**TRY IT**
Sort through the listing below and keep each line with the word "cactus". Copy those.

**EXTRACTED RECORDS**
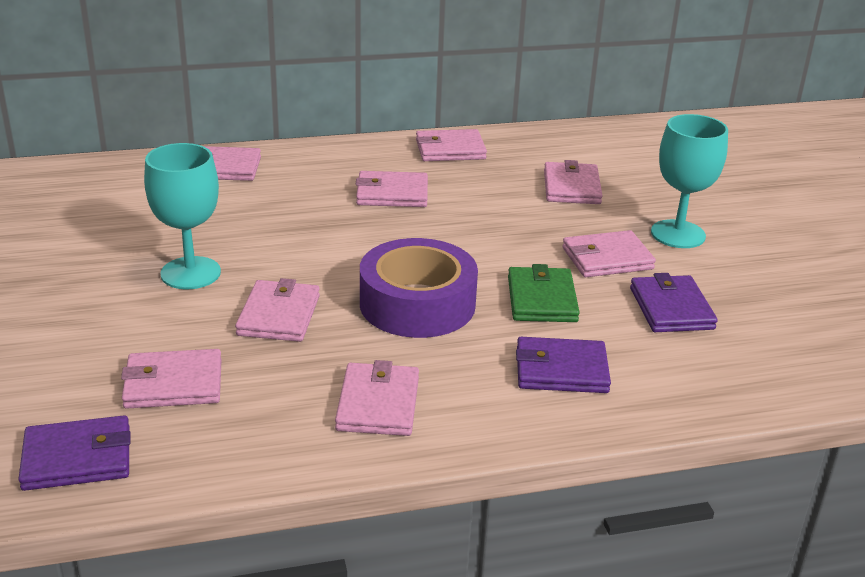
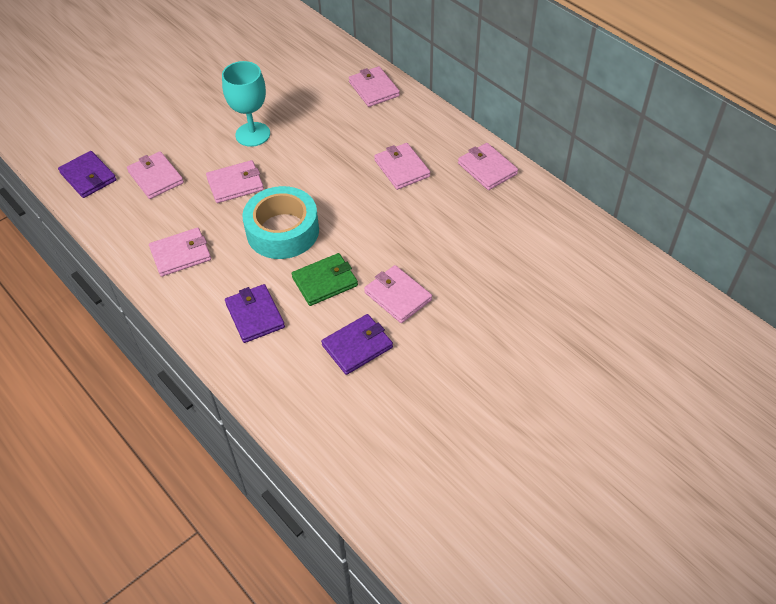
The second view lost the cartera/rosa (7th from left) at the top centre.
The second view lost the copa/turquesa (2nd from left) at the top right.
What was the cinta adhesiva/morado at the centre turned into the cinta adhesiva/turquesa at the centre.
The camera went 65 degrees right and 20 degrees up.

* * *

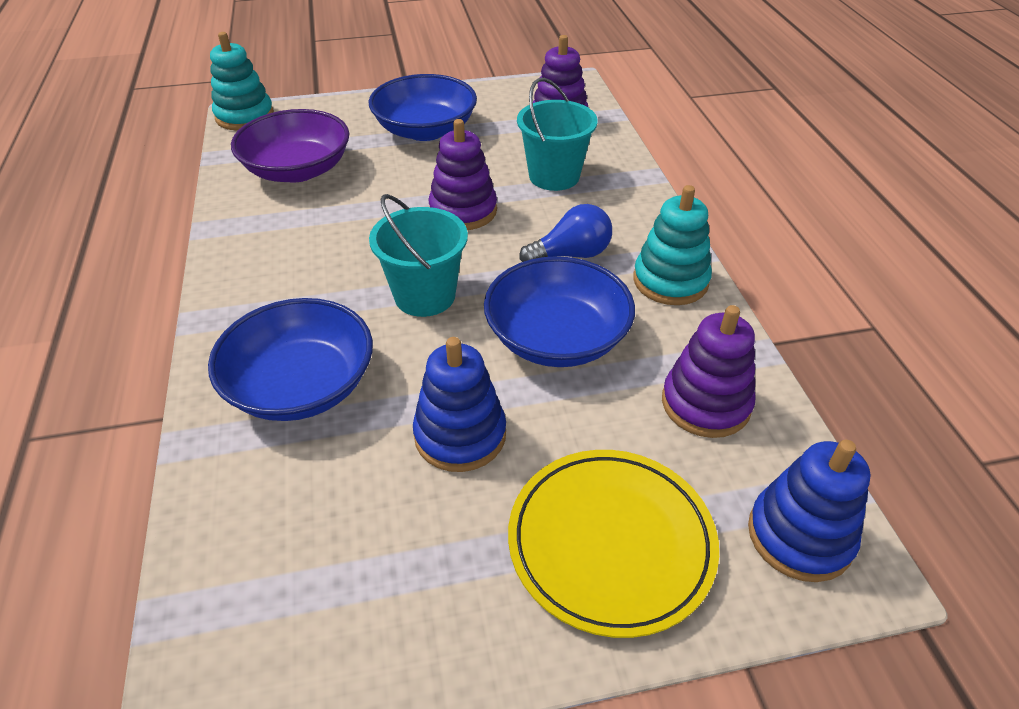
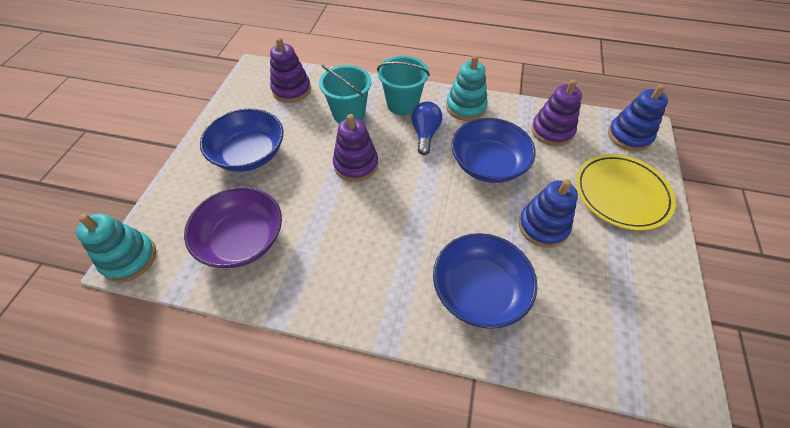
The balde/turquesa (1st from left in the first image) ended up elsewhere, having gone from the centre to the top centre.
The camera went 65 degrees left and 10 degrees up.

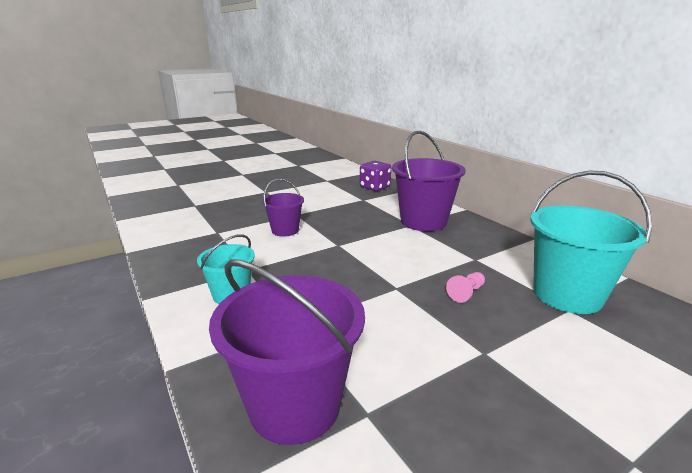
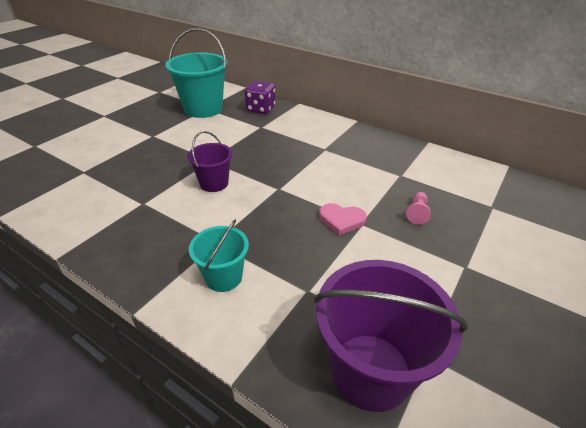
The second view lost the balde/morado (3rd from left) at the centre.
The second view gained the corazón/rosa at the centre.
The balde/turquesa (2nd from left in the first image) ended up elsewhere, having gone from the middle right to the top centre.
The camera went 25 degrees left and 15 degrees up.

---

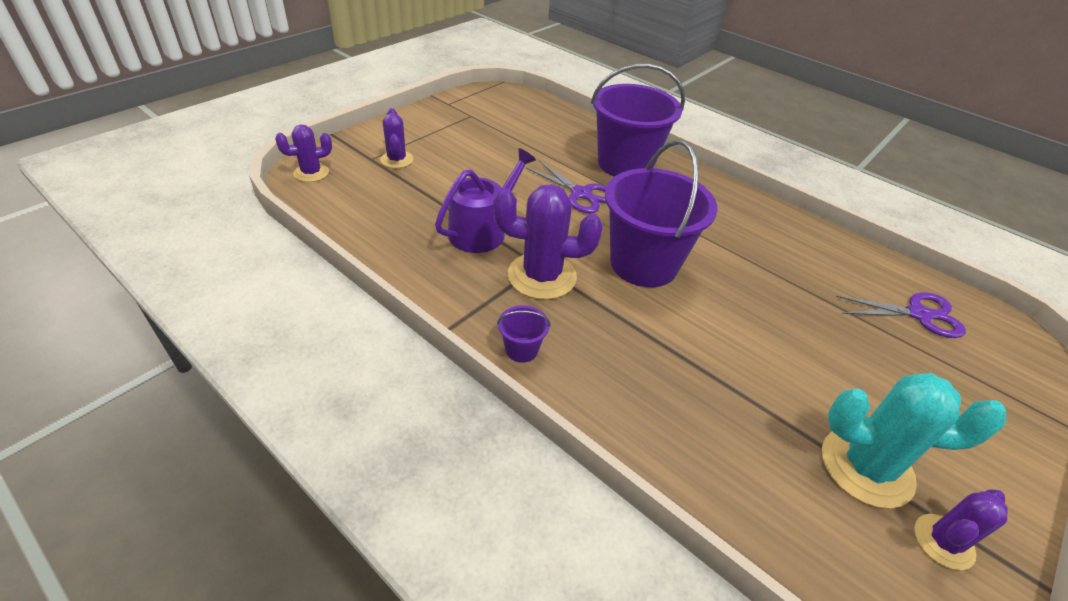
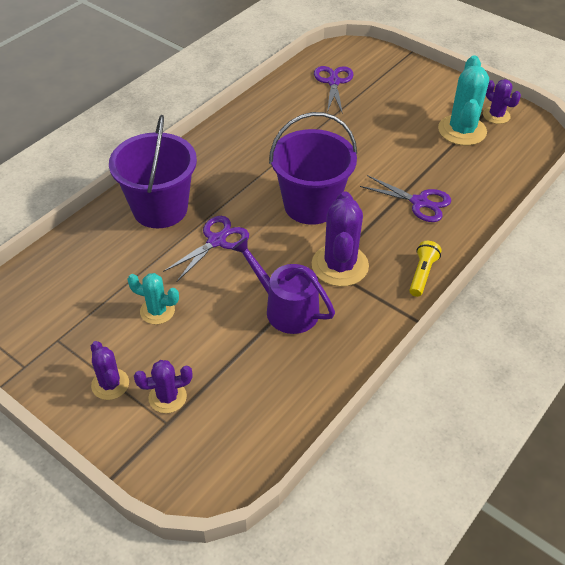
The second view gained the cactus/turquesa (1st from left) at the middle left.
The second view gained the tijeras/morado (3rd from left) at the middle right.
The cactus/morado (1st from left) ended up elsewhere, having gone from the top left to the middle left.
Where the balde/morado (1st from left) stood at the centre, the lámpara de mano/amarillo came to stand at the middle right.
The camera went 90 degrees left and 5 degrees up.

**EXERCISE RESULT**
The second view gained the cactus/turquesa (1st from left) at the middle left.
The cactus/morado (1st from left) ended up elsewhere, having gone from the top left to the middle left.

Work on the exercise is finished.